### Study material
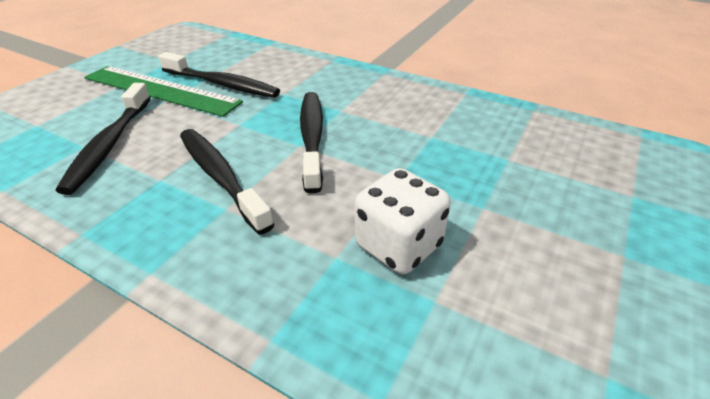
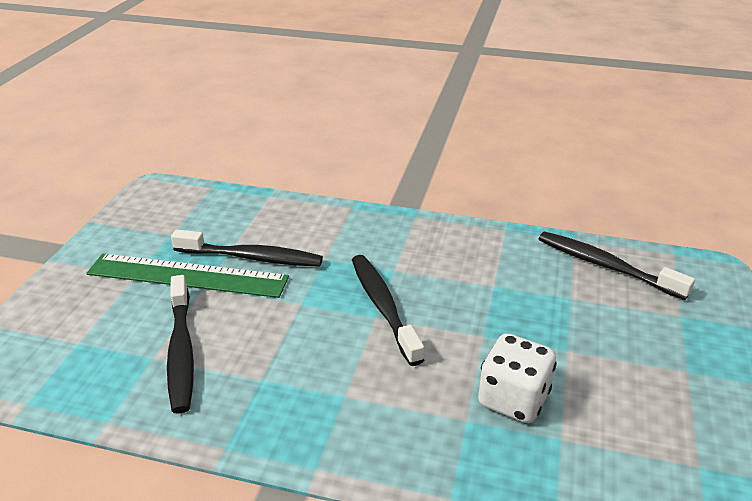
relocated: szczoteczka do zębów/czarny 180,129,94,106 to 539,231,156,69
--
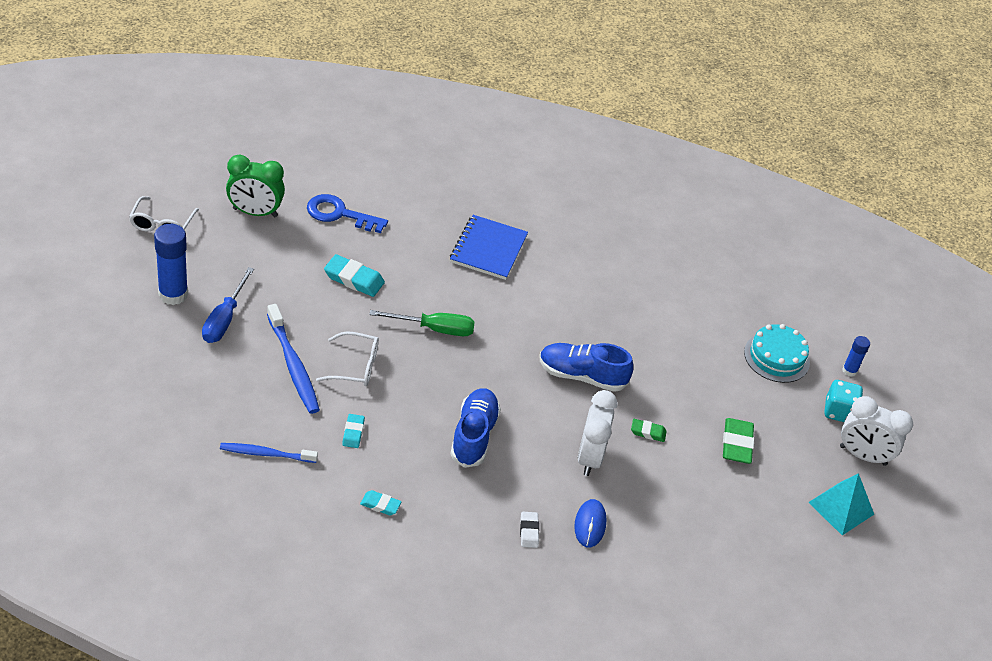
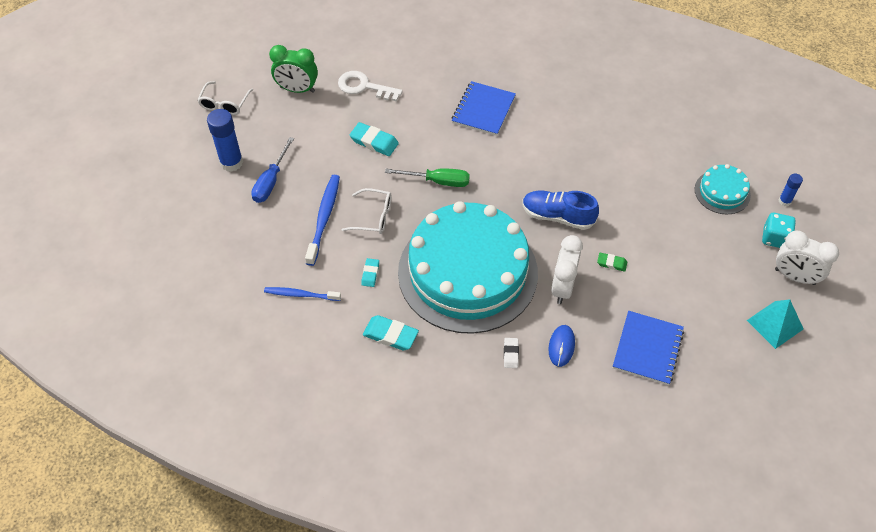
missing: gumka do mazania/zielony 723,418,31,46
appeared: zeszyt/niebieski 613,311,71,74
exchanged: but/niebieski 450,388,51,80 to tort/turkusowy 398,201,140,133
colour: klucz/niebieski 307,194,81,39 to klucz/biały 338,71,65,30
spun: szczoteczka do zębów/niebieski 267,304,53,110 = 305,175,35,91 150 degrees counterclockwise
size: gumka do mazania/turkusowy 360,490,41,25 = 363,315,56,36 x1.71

### Exercise brief
Please transcribe only the lines in the records above running from the line that has "spun: szczoteczka do" through the line that has "size: gumka do", both included, exactly as they appear.

### Answer to the exercise
spun: szczoteczka do zębów/niebieski 267,304,53,110 = 305,175,35,91 150 degrees counterclockwise
size: gumka do mazania/turkusowy 360,490,41,25 = 363,315,56,36 x1.71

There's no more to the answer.